** Recorded data follows **

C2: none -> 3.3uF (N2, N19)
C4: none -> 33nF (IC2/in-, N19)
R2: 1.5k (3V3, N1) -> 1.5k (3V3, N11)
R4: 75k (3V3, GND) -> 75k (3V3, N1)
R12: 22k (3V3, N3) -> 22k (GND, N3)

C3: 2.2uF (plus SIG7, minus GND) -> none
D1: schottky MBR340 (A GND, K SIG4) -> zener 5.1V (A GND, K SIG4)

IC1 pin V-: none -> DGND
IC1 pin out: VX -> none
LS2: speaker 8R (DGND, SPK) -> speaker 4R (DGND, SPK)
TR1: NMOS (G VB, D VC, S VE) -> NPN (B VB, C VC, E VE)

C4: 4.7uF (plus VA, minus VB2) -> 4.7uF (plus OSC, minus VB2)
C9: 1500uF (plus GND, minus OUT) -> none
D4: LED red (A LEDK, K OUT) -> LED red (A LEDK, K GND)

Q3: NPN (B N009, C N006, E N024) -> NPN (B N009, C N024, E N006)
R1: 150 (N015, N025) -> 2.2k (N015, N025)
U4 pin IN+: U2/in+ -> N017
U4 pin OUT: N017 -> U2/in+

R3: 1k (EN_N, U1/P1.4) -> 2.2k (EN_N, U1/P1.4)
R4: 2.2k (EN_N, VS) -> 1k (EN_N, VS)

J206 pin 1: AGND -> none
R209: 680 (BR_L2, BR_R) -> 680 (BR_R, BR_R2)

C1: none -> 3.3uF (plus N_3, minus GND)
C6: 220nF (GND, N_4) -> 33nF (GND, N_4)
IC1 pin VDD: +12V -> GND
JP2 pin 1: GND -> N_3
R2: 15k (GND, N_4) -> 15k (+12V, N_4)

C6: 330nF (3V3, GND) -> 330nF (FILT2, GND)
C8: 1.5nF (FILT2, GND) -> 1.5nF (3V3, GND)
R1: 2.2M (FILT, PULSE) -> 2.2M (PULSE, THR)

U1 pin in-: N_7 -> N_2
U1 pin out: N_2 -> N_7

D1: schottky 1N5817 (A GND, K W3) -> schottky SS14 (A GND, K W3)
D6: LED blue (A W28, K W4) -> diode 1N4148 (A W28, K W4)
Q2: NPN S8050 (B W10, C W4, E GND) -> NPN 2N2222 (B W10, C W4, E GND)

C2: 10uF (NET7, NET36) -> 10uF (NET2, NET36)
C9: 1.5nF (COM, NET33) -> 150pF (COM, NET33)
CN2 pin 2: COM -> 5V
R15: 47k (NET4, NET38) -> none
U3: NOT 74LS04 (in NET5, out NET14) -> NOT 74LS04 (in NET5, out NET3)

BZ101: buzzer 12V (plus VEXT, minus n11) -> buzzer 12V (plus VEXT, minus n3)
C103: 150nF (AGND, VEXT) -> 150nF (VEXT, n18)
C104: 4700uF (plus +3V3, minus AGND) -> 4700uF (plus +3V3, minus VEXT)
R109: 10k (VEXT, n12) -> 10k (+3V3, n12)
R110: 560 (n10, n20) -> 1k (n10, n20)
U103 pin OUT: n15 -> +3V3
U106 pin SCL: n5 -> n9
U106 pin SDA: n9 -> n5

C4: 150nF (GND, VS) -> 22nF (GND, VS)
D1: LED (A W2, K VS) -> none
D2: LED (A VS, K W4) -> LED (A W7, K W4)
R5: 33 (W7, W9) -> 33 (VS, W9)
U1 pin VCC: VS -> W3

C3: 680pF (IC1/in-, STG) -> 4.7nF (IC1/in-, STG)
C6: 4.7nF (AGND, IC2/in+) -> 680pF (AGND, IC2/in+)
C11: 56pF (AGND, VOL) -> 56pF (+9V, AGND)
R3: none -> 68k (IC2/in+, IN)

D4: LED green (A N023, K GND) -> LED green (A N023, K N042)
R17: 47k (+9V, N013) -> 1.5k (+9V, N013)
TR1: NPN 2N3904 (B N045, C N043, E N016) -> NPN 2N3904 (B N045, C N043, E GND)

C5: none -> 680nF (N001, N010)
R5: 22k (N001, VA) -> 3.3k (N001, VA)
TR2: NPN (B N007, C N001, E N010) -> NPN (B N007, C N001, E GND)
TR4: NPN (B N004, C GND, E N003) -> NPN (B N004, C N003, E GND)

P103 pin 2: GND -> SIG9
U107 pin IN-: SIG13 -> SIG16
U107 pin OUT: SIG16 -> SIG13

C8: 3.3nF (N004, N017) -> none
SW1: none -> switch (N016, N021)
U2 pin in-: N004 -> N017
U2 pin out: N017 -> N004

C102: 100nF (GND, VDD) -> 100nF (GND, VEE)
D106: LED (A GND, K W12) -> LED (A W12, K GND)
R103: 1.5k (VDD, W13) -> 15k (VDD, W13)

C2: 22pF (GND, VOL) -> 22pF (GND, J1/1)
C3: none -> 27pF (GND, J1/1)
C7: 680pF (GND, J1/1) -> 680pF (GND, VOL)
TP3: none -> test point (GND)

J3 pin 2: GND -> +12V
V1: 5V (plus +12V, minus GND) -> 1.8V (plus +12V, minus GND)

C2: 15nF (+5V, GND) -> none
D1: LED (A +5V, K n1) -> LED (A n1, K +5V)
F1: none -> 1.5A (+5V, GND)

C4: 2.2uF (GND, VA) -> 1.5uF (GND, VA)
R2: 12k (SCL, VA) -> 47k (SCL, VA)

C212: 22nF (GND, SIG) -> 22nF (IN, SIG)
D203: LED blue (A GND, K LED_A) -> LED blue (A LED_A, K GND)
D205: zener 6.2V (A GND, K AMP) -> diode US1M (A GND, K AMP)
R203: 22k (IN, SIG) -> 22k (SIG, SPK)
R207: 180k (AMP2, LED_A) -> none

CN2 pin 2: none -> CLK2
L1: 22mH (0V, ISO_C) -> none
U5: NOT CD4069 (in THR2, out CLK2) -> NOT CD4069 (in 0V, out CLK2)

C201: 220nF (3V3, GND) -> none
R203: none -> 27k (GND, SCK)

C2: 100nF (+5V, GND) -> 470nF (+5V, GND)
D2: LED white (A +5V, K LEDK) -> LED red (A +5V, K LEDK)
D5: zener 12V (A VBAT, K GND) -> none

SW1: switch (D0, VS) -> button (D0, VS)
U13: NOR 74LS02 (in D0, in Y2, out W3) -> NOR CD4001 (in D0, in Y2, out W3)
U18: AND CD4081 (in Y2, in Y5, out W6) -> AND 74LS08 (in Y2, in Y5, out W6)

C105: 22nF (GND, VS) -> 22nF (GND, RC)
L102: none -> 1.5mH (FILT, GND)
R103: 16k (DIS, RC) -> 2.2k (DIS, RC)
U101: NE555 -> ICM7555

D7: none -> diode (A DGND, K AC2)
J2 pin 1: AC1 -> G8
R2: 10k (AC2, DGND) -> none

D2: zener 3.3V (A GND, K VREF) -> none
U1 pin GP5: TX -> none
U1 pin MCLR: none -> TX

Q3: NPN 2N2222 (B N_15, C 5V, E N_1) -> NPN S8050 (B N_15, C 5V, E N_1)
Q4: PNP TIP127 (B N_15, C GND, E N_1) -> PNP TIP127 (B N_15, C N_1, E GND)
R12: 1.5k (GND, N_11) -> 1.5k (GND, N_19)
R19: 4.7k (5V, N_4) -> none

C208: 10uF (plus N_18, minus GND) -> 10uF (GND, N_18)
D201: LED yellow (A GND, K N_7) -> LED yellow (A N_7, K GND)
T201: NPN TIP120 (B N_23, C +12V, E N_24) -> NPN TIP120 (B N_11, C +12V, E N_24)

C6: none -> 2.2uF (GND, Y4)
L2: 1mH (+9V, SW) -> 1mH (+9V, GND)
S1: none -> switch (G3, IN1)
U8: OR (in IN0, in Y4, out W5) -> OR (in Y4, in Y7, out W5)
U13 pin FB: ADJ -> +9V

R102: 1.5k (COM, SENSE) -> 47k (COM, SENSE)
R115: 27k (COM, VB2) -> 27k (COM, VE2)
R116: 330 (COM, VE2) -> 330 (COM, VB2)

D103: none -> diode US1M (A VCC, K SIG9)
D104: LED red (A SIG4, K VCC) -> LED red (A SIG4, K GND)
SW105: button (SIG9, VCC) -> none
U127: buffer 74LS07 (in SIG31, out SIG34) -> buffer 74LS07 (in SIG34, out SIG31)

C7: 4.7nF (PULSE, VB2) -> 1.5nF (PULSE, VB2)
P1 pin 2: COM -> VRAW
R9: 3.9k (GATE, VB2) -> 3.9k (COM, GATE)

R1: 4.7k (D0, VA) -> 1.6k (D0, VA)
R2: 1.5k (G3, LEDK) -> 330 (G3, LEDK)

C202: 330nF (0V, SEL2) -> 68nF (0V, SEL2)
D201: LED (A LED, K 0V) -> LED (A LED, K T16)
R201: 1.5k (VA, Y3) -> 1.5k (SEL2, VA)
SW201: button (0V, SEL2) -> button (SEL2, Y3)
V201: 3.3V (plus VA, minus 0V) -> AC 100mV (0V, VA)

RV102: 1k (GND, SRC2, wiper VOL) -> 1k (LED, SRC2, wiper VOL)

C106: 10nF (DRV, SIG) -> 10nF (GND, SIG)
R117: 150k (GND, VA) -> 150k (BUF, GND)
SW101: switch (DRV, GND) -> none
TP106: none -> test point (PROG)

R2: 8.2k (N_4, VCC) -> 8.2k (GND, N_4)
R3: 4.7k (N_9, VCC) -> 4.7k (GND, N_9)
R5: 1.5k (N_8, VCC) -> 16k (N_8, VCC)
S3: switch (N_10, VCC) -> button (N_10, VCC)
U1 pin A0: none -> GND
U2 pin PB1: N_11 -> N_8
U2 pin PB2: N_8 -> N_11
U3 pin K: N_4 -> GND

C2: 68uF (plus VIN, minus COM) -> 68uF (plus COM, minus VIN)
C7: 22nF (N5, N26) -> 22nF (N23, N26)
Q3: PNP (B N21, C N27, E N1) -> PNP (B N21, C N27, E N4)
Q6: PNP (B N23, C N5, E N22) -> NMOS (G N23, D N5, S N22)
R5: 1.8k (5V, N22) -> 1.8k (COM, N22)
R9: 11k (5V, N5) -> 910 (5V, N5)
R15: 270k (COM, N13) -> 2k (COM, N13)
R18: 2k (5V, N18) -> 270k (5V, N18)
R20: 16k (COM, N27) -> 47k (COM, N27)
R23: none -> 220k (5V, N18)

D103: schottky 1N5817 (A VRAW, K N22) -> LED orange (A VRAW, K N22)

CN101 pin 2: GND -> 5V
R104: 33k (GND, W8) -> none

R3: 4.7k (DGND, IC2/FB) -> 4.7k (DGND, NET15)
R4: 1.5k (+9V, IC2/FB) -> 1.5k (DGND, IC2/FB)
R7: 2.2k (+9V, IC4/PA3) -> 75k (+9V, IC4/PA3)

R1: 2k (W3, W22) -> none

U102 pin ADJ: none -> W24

** End of Recorded data **

Look above for the line with "D2: zener 3.3V (A GND, K VREF) -> none" and the line with "C208: 10uF (plus"; transcribe both and all lines in between, exactly, and nothing else.

* _Exercise output_
D2: zener 3.3V (A GND, K VREF) -> none
U1 pin GP5: TX -> none
U1 pin MCLR: none -> TX

Q3: NPN 2N2222 (B N_15, C 5V, E N_1) -> NPN S8050 (B N_15, C 5V, E N_1)
Q4: PNP TIP127 (B N_15, C GND, E N_1) -> PNP TIP127 (B N_15, C N_1, E GND)
R12: 1.5k (GND, N_11) -> 1.5k (GND, N_19)
R19: 4.7k (5V, N_4) -> none

C208: 10uF (plus N_18, minus GND) -> 10uF (GND, N_18)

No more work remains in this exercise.